# Provided information

++++++++++

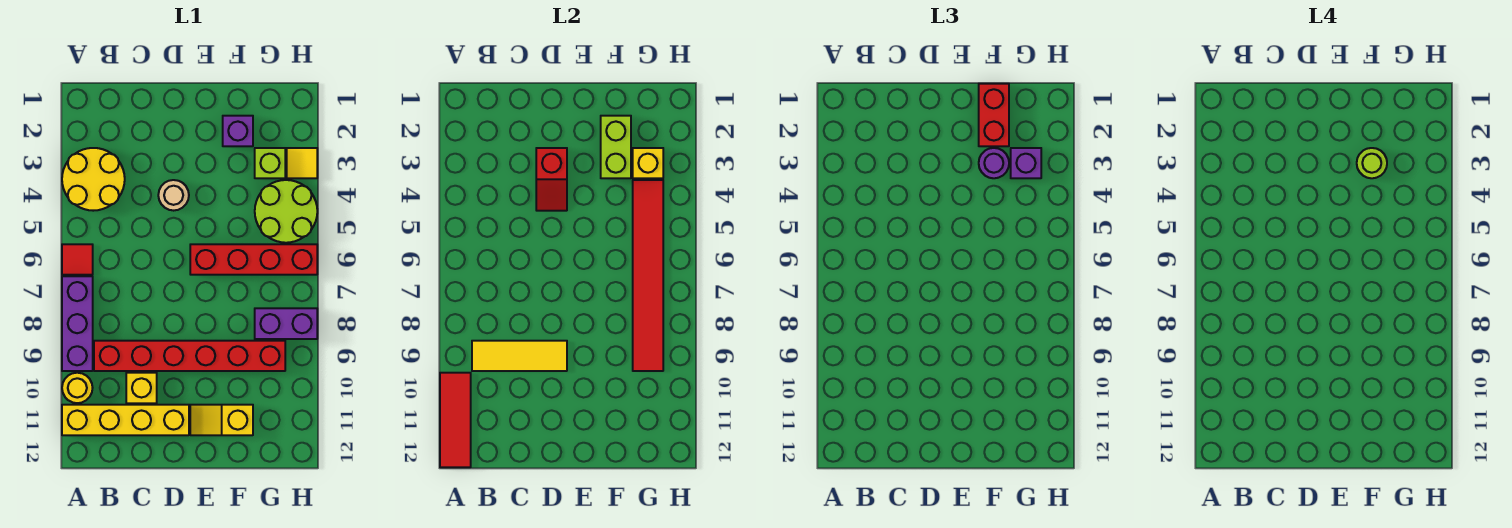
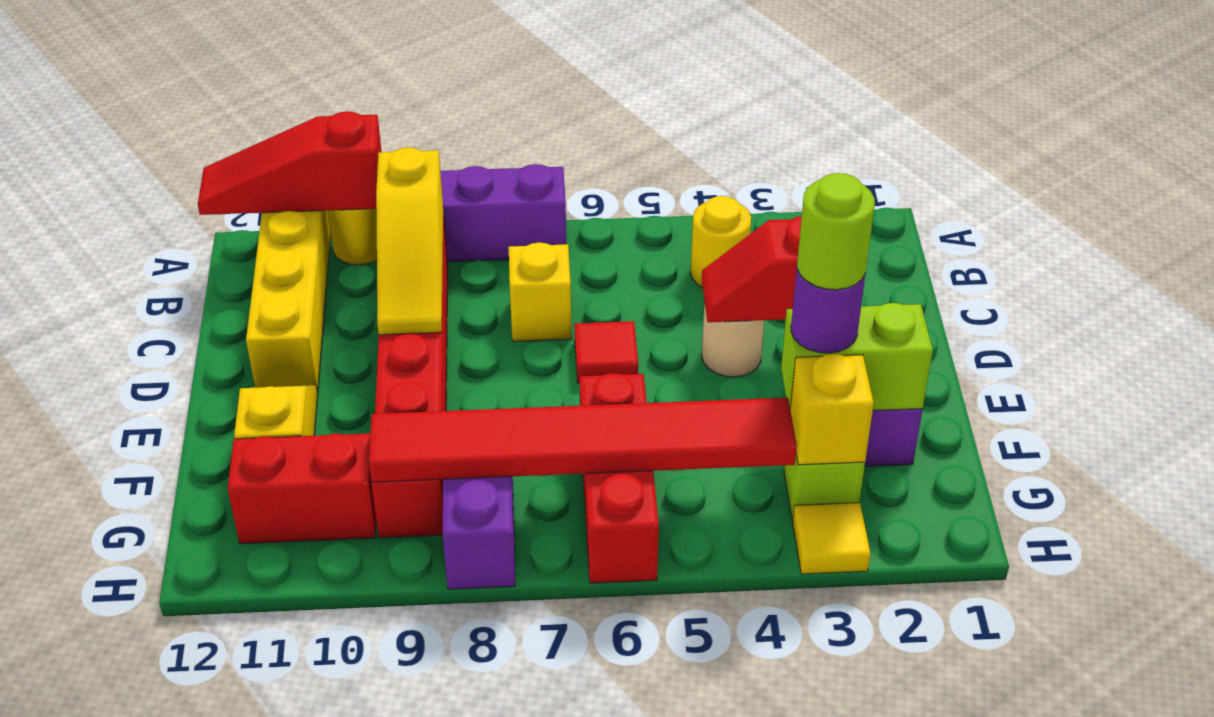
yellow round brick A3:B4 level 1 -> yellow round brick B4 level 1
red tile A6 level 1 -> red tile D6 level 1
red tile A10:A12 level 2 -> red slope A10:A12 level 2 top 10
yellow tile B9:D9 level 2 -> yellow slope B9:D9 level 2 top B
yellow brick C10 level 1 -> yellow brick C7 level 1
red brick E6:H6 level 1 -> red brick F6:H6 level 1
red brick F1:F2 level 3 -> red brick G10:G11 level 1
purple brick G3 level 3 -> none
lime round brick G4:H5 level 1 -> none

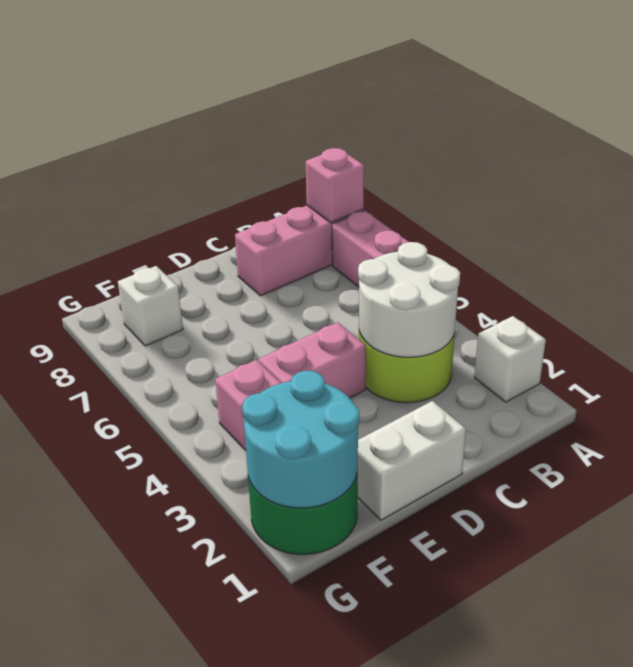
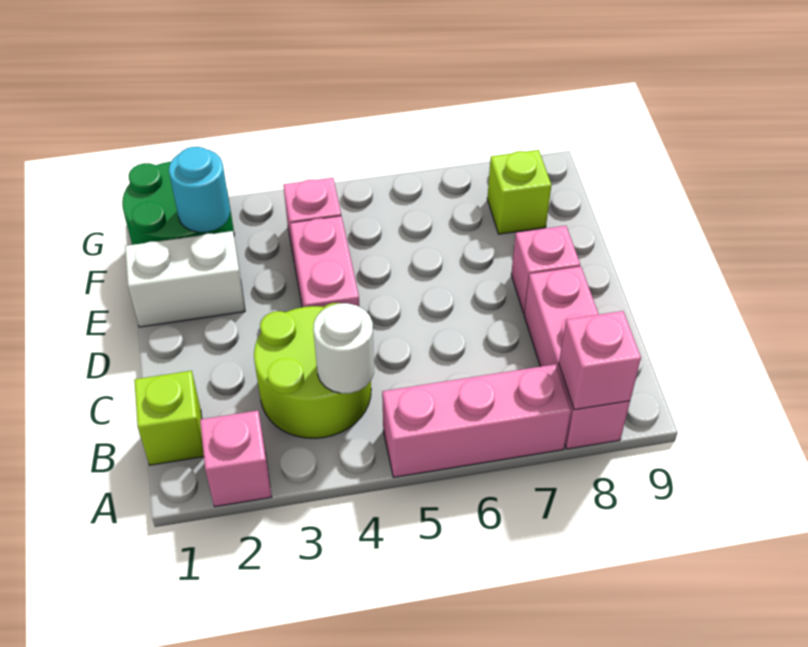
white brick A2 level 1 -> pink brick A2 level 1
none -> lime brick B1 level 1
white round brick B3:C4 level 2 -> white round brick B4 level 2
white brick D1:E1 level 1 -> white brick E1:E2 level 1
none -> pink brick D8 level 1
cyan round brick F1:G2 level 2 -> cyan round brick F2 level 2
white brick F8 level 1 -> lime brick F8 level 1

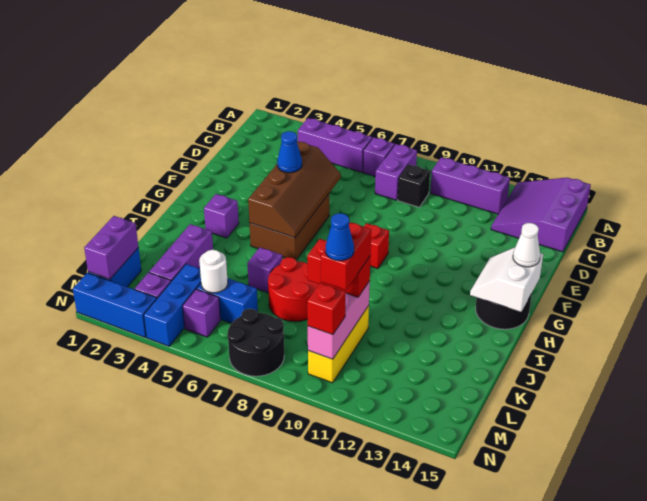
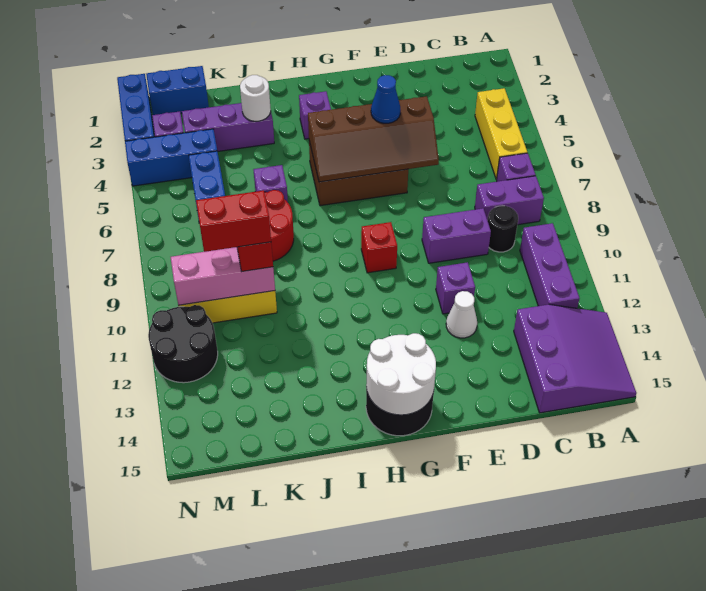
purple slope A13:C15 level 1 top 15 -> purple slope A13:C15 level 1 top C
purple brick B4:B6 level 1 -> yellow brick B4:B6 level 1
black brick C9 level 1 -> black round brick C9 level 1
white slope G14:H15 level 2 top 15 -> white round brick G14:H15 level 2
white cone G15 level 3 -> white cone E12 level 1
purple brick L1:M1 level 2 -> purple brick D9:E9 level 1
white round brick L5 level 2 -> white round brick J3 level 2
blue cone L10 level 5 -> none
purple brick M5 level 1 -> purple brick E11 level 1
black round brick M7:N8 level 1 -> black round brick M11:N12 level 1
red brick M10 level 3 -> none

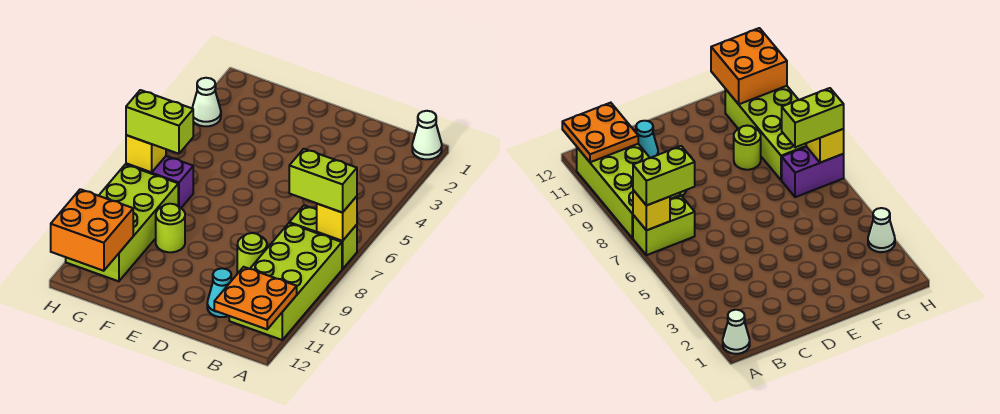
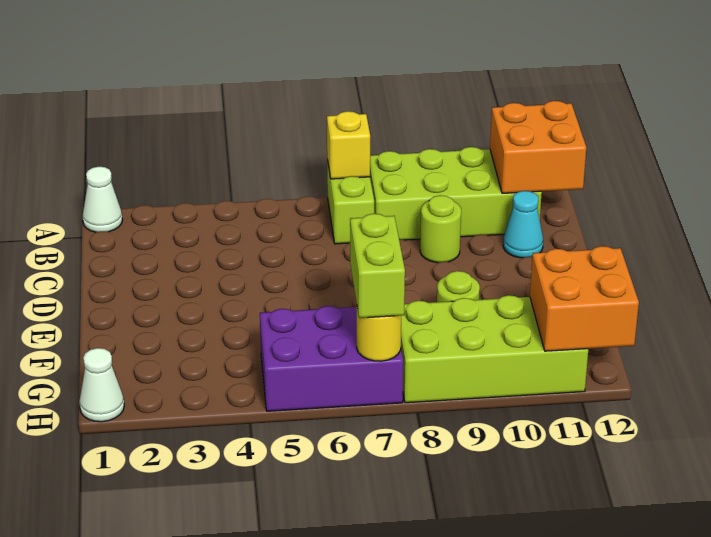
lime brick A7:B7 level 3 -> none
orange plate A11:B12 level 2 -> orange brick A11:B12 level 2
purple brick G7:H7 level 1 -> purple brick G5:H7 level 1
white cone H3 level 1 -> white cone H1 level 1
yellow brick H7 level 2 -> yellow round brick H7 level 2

++++++++++

# Problem to work on
Exclude the pictures and reproduce every entry exactly.

# Response below
yellow round brick A3:B4 level 1 -> yellow round brick B4 level 1
red tile A6 level 1 -> red tile D6 level 1
red tile A10:A12 level 2 -> red slope A10:A12 level 2 top 10
yellow tile B9:D9 level 2 -> yellow slope B9:D9 level 2 top B
yellow brick C10 level 1 -> yellow brick C7 level 1
red brick E6:H6 level 1 -> red brick F6:H6 level 1
red brick F1:F2 level 3 -> red brick G10:G11 level 1
purple brick G3 level 3 -> none
lime round brick G4:H5 level 1 -> none

white brick A2 level 1 -> pink brick A2 level 1
none -> lime brick B1 level 1
white round brick B3:C4 level 2 -> white round brick B4 level 2
white brick D1:E1 level 1 -> white brick E1:E2 level 1
none -> pink brick D8 level 1
cyan round brick F1:G2 level 2 -> cyan round brick F2 level 2
white brick F8 level 1 -> lime brick F8 level 1

purple slope A13:C15 level 1 top 15 -> purple slope A13:C15 level 1 top C
purple brick B4:B6 level 1 -> yellow brick B4:B6 level 1
black brick C9 level 1 -> black round brick C9 level 1
white slope G14:H15 level 2 top 15 -> white round brick G14:H15 level 2
white cone G15 level 3 -> white cone E12 level 1
purple brick L1:M1 level 2 -> purple brick D9:E9 level 1
white round brick L5 level 2 -> white round brick J3 level 2
blue cone L10 level 5 -> none
purple brick M5 level 1 -> purple brick E11 level 1
black round brick M7:N8 level 1 -> black round brick M11:N12 level 1
red brick M10 level 3 -> none

lime brick A7:B7 level 3 -> none
orange plate A11:B12 level 2 -> orange brick A11:B12 level 2
purple brick G7:H7 level 1 -> purple brick G5:H7 level 1
white cone H3 level 1 -> white cone H1 level 1
yellow brick H7 level 2 -> yellow round brick H7 level 2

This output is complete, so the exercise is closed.